* _Given exercise_
Find every line in the items below that contains the word "arco" and copy each of those lines in full.
--- START OF Stored rows ---
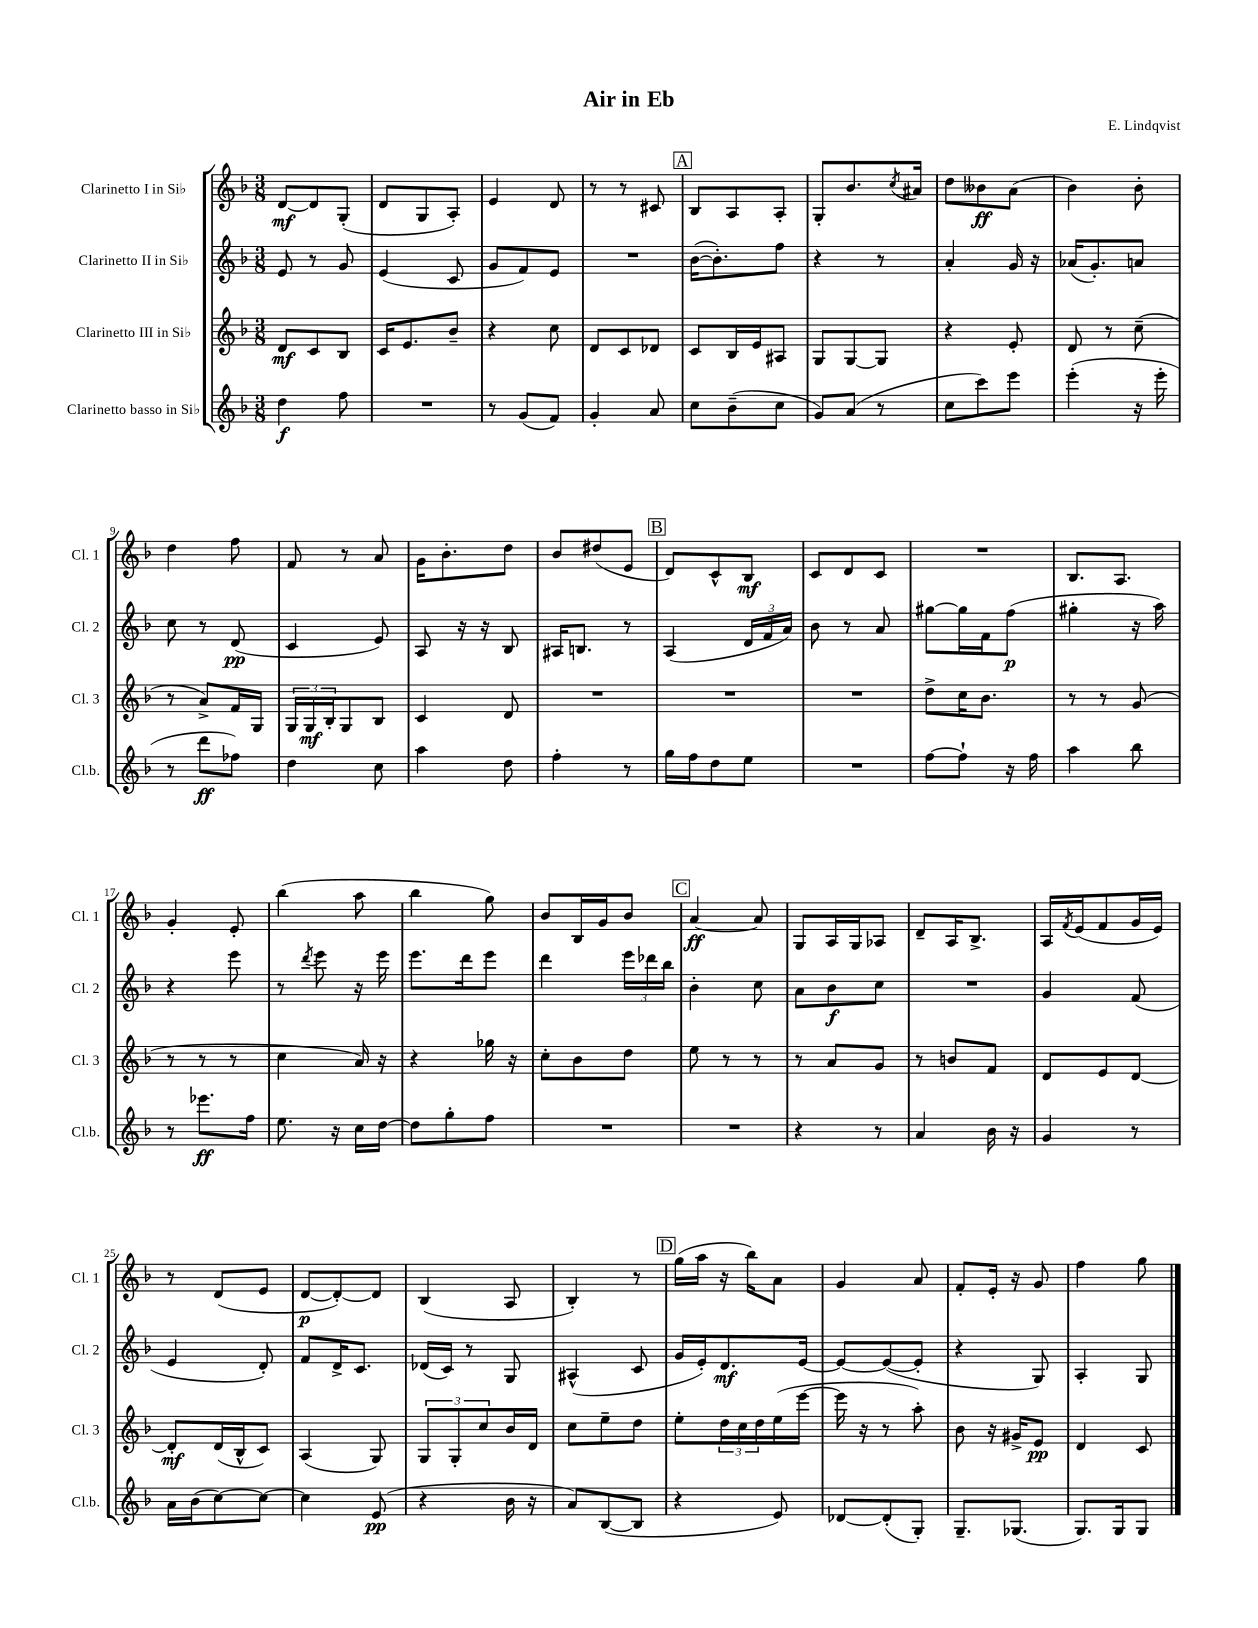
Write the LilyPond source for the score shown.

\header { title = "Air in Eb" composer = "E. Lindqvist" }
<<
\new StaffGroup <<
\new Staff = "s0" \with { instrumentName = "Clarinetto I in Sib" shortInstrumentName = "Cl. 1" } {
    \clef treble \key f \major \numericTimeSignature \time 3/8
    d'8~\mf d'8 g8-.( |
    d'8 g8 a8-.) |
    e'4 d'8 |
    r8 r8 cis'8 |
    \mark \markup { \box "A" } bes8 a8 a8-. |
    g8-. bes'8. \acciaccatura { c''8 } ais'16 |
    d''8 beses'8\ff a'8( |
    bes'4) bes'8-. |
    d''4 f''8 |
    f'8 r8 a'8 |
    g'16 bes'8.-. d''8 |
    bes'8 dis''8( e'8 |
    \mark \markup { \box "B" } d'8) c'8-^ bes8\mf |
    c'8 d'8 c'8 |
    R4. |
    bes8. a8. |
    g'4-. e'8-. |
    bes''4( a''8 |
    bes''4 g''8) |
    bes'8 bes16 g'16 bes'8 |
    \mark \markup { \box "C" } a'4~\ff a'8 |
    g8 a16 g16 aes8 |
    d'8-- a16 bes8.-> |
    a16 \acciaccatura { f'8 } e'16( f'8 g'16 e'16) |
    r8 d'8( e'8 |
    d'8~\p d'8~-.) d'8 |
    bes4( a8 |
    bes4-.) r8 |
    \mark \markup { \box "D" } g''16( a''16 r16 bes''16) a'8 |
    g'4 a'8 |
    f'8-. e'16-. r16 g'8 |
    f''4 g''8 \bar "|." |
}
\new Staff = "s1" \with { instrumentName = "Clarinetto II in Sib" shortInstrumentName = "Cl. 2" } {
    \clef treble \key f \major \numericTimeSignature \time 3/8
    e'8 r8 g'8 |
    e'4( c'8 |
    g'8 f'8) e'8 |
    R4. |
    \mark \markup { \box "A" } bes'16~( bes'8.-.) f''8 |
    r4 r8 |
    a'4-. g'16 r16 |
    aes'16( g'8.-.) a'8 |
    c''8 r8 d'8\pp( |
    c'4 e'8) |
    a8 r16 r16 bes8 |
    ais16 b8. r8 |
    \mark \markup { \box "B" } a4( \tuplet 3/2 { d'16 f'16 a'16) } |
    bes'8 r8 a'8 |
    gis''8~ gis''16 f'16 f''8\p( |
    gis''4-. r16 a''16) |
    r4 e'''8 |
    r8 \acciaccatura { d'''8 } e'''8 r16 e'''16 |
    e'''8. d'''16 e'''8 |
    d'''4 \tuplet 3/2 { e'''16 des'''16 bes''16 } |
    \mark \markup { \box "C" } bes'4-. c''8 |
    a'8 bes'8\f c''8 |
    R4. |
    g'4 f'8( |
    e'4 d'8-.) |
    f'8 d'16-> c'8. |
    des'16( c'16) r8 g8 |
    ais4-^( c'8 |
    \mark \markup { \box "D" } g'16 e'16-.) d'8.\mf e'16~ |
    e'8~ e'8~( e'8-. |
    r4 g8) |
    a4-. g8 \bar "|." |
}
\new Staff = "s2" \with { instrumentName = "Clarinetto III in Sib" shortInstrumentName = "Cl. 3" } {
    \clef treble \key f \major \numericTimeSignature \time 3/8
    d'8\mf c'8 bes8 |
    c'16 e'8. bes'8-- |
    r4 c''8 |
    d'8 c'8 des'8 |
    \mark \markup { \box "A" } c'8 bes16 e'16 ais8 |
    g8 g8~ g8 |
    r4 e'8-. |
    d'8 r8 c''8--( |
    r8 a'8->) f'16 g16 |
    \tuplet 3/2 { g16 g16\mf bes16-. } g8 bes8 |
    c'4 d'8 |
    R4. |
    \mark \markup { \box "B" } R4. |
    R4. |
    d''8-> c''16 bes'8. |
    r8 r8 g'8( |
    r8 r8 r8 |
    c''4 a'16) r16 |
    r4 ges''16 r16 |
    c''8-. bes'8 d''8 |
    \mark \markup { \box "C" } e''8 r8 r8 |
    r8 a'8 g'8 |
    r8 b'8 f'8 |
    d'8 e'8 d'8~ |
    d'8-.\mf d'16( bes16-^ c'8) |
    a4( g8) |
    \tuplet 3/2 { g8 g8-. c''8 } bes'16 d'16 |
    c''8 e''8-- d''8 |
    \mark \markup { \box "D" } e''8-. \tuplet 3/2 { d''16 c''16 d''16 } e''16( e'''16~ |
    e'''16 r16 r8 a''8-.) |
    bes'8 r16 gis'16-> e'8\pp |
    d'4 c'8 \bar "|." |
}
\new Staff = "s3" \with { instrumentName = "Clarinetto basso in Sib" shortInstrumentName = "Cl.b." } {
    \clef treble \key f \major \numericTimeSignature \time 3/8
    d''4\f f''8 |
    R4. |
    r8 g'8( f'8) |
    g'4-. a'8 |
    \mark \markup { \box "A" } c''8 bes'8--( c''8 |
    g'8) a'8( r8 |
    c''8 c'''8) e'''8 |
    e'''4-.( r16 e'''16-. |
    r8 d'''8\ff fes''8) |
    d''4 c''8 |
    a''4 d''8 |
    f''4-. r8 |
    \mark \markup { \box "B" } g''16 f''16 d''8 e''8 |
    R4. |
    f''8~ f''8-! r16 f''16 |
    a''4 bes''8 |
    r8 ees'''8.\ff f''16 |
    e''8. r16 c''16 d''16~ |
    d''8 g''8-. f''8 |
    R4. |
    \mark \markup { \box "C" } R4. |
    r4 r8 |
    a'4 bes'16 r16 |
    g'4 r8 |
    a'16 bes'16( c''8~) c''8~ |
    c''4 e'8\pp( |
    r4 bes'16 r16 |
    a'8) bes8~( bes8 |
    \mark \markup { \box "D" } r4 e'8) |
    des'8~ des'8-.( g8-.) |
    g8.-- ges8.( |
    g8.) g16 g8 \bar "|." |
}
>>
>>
--- END OF Stored rows ---
--- START OF Stored rows ---
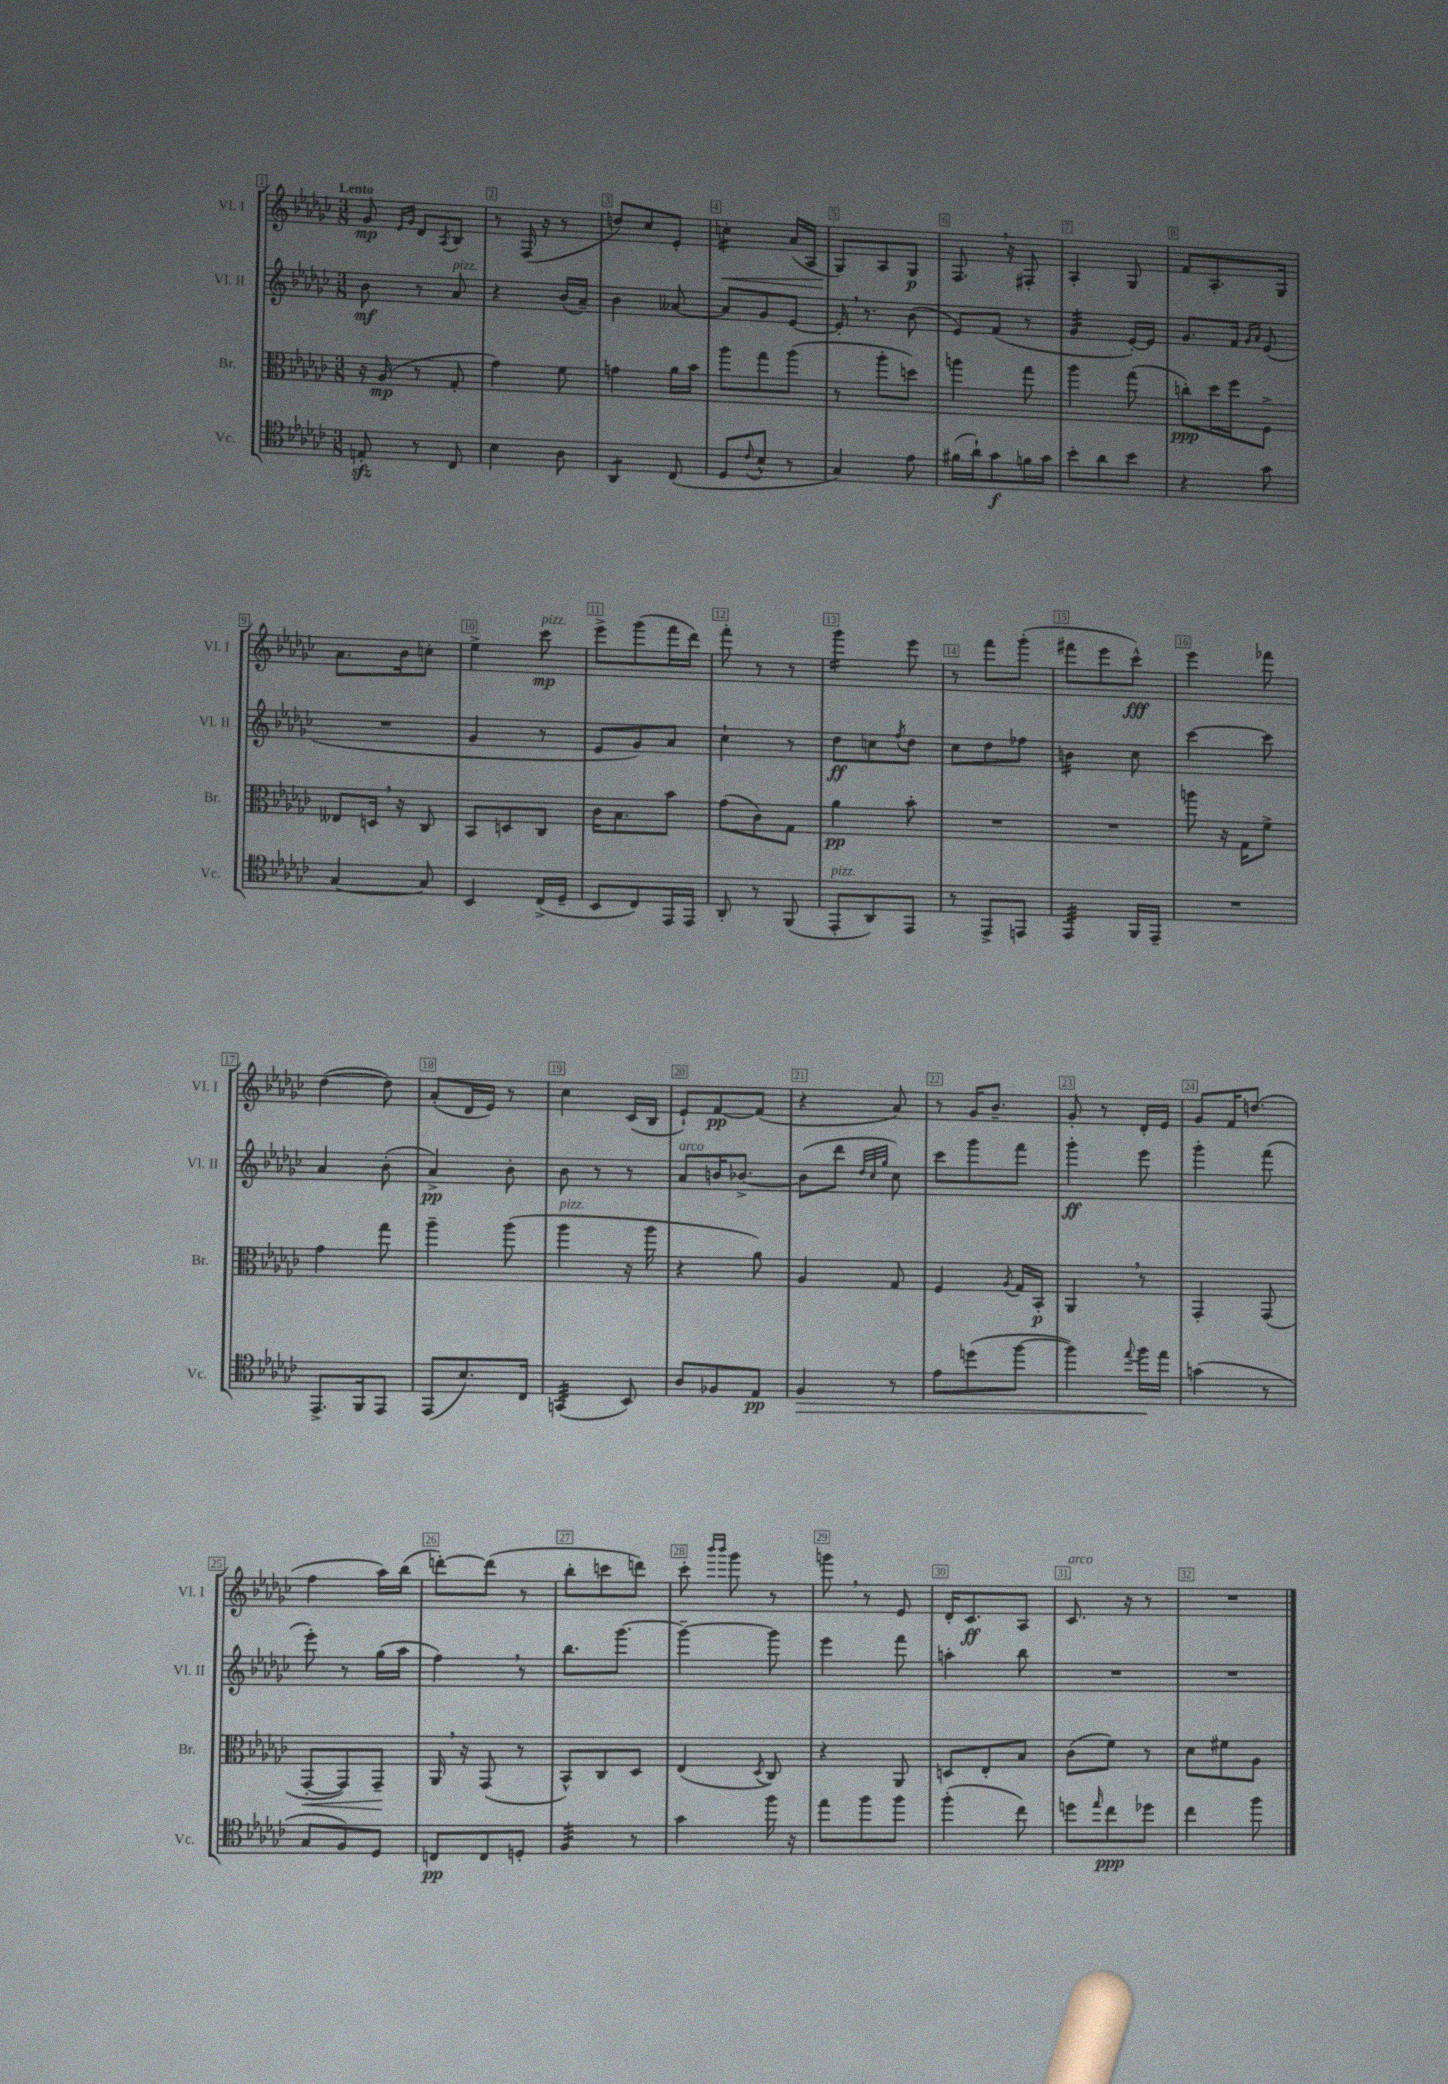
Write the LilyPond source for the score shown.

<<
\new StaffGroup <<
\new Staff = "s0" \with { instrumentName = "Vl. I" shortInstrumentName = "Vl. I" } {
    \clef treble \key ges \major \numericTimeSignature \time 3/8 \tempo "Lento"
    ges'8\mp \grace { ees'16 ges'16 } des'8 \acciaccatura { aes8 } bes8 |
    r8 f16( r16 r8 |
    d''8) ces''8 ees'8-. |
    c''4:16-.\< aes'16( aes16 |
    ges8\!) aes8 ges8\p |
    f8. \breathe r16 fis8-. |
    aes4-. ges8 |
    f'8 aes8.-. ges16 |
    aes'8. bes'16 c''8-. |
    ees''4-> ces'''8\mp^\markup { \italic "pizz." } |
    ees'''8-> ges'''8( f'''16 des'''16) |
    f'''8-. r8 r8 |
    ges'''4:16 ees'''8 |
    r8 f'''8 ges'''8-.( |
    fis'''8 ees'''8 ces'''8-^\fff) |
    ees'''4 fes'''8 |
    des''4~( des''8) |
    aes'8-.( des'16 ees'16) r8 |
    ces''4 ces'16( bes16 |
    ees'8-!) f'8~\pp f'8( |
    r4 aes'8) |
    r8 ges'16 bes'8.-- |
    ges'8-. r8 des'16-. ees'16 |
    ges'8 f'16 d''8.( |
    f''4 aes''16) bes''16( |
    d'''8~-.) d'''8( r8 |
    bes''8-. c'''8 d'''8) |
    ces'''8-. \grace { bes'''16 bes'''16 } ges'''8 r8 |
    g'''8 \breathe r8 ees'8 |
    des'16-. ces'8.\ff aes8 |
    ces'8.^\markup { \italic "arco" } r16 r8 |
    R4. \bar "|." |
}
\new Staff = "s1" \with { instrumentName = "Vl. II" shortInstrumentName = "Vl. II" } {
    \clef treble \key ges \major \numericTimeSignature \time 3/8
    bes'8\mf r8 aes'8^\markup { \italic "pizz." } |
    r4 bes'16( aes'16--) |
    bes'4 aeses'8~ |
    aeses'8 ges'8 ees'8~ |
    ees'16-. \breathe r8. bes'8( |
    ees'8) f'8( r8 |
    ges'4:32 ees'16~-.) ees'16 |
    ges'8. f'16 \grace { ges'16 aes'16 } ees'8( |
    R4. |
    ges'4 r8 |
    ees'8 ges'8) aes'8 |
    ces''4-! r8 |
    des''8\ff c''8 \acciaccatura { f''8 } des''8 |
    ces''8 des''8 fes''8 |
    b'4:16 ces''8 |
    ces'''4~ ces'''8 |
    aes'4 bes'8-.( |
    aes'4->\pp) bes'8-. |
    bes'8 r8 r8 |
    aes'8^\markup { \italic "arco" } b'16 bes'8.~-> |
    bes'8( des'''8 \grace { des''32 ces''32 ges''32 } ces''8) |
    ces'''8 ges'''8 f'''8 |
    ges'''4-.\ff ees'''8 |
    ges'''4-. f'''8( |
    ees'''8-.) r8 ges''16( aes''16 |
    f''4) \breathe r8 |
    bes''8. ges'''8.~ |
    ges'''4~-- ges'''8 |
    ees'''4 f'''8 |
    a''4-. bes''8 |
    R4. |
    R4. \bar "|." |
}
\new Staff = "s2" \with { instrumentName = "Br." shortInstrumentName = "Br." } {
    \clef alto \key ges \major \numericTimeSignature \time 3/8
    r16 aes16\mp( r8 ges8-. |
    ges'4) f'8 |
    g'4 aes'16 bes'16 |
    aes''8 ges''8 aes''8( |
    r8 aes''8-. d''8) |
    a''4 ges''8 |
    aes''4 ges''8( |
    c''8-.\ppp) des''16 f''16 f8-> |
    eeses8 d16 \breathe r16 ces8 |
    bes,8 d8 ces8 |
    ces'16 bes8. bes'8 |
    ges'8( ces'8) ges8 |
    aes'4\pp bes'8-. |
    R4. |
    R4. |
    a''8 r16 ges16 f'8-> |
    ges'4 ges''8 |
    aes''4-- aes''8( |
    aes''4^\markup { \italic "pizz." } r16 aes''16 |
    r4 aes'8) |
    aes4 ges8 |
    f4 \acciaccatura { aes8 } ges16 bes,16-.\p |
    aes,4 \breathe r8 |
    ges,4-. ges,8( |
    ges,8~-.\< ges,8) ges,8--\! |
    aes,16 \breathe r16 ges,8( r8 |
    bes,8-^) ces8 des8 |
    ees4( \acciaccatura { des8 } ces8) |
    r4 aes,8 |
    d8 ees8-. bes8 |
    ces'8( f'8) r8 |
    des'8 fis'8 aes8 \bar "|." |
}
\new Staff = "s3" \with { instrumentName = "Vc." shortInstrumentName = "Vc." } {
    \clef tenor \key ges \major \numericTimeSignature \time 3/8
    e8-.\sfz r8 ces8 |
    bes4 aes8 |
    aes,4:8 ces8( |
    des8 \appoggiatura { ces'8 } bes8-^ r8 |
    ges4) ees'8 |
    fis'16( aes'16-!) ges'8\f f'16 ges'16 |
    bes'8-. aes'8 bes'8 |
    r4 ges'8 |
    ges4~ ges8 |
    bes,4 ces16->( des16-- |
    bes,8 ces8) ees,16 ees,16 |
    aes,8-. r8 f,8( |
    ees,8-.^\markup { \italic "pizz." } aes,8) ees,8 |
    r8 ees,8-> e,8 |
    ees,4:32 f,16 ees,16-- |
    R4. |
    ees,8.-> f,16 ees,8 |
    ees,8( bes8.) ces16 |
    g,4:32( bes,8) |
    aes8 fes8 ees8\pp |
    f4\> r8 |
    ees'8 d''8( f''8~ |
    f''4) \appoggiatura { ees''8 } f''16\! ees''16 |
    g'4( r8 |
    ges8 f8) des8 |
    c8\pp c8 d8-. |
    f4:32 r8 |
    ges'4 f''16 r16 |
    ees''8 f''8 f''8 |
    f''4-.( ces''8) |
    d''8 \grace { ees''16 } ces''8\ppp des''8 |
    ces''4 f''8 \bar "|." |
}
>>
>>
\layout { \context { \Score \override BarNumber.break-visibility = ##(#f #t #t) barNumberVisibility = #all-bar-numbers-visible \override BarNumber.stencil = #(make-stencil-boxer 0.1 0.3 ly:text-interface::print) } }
--- END OF Stored rows ---
* _The answer_
    ces'8.^\markup { \italic "arco" } r16 r8 |
    aes'8^\markup { \italic "arco" } b'16 bes'8.~-> |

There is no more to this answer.